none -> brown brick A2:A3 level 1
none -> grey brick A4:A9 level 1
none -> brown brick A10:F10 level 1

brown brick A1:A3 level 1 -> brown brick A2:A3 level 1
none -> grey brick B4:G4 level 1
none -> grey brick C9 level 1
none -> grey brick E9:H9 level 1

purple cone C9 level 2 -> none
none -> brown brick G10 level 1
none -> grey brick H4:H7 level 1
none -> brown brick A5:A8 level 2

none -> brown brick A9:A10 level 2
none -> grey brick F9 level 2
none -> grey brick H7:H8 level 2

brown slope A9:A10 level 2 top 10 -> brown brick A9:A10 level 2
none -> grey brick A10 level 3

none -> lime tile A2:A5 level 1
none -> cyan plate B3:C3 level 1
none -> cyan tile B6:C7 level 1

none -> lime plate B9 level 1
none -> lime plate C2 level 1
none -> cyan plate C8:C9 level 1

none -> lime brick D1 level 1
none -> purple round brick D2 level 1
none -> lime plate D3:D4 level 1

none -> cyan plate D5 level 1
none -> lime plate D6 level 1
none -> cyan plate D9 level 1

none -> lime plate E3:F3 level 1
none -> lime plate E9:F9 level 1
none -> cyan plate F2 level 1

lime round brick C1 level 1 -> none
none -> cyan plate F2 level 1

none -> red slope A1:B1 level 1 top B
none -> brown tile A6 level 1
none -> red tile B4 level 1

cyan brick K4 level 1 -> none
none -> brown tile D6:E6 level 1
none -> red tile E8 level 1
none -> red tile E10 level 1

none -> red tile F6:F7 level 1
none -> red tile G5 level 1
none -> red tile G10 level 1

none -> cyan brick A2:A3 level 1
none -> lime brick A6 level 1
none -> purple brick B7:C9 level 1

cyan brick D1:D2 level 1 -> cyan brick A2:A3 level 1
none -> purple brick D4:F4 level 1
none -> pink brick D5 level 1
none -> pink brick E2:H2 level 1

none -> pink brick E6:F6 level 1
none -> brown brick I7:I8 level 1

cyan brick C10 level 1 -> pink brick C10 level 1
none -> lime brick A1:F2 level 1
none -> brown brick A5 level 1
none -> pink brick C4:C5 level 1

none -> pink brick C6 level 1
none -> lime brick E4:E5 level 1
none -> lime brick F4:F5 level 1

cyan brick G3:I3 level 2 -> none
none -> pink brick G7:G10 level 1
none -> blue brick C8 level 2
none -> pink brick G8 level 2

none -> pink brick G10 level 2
________________________
When you reach the line holding "none -> grey brick H7:H8 level 2" in the records above, begin reproducing exactly, stop after the line holding "none -> lime plate B9 level 1", and output nothing else.

## ANSWER SECTION
none -> grey brick H7:H8 level 2

brown slope A9:A10 level 2 top 10 -> brown brick A9:A10 level 2
none -> grey brick A10 level 3

none -> lime tile A2:A5 level 1
none -> cyan plate B3:C3 level 1
none -> cyan tile B6:C7 level 1

none -> lime plate B9 level 1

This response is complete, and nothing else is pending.